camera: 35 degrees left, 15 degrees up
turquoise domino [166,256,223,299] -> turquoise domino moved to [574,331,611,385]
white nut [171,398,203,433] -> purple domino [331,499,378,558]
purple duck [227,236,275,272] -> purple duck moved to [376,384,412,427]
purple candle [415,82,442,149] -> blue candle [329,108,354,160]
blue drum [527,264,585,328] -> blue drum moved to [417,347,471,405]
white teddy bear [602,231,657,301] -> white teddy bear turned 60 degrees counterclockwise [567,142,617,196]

┄┄┄┄┄┄┄┄┄┄┄┄┄┄┄┄┄┄┄┄

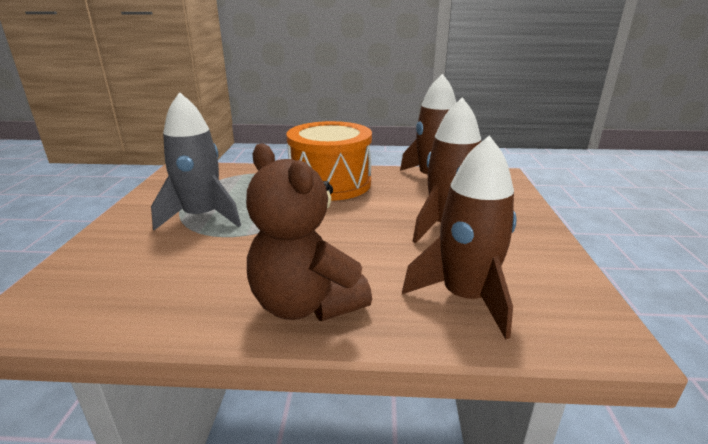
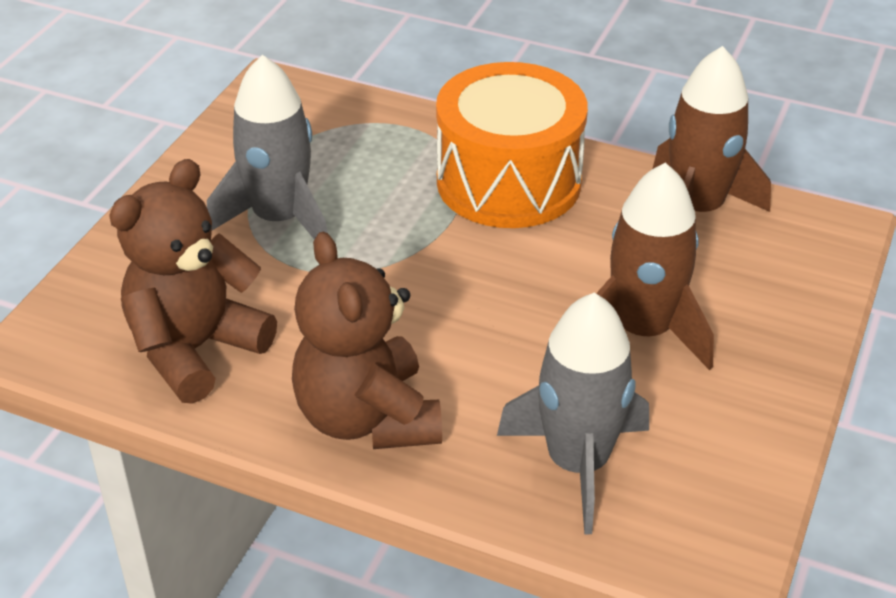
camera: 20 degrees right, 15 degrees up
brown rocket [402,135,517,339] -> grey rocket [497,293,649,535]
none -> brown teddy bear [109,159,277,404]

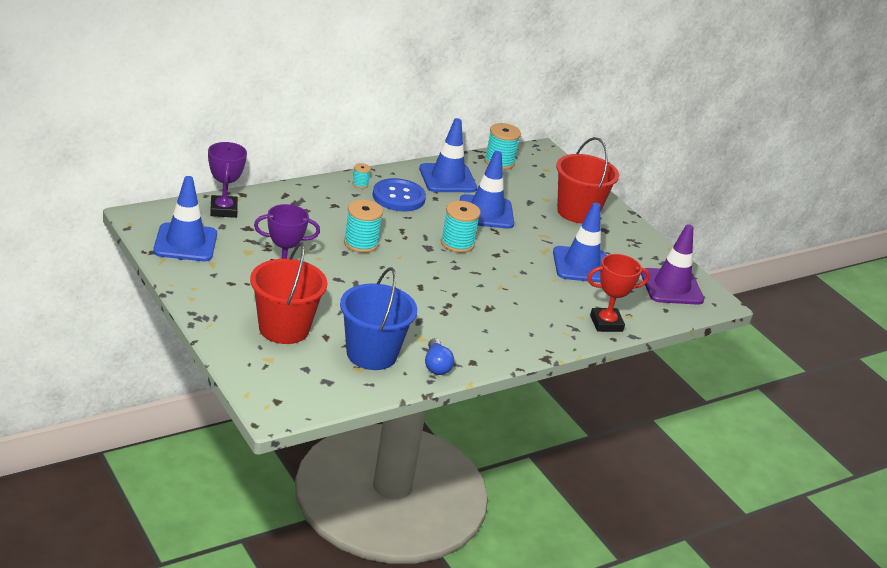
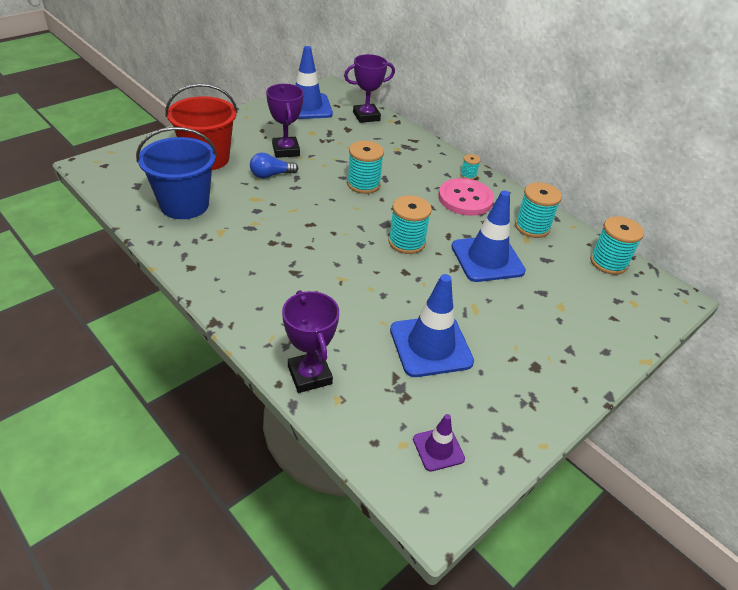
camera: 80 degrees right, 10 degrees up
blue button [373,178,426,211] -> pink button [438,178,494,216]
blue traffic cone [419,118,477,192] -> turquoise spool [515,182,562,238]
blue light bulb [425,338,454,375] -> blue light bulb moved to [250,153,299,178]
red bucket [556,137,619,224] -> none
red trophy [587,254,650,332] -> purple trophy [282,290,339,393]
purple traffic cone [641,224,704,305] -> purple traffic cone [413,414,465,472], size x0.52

┄┄┄┄┄┄┄┄┄┄┄┄┄┄┄┄┄┄┄┄

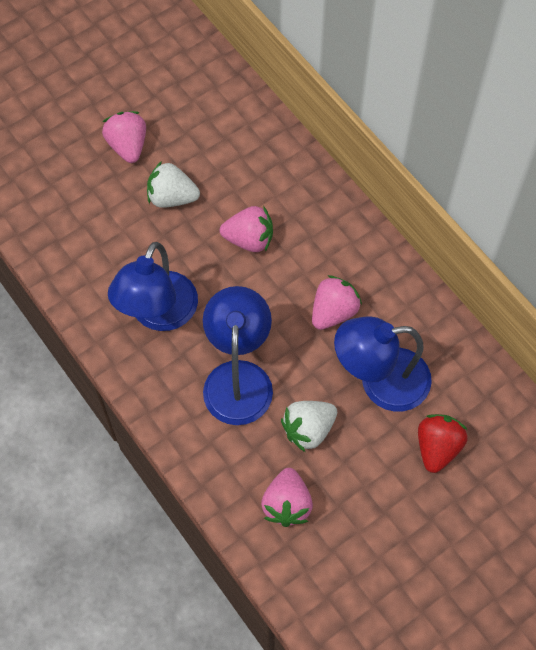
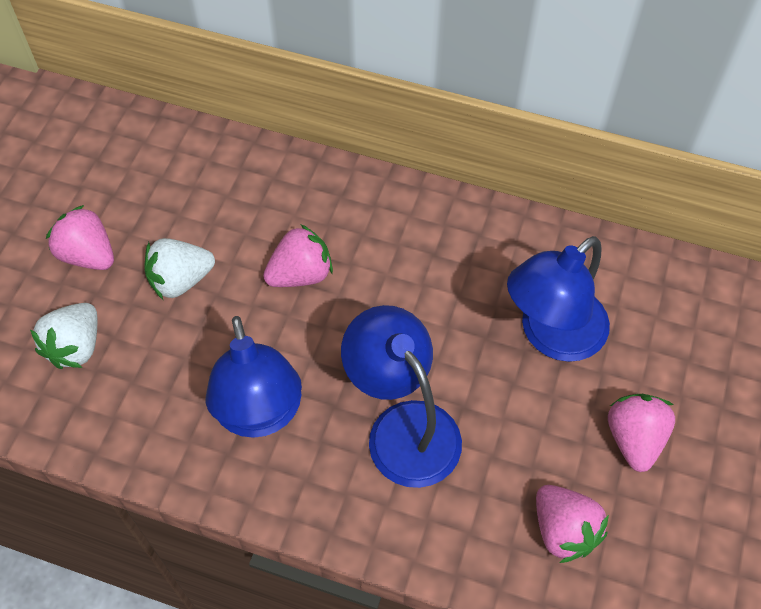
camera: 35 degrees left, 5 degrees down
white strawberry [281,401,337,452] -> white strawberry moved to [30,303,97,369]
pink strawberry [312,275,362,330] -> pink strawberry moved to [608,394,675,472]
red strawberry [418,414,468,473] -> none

┄┄┄┄┄┄┄┄┄┄┄┄┄┄┄┄┄┄┄┄

* _REQUIRED WORK_
Of the lines above, extract only those from the line with "turquoise domino [166,256,223,299]" to the line with "blue drum [527,264,585,328]", both included, exactly as written.

* _RESULT OF THIS TASK_
turquoise domino [166,256,223,299] -> turquoise domino moved to [574,331,611,385]
white nut [171,398,203,433] -> purple domino [331,499,378,558]
purple duck [227,236,275,272] -> purple duck moved to [376,384,412,427]
purple candle [415,82,442,149] -> blue candle [329,108,354,160]
blue drum [527,264,585,328] -> blue drum moved to [417,347,471,405]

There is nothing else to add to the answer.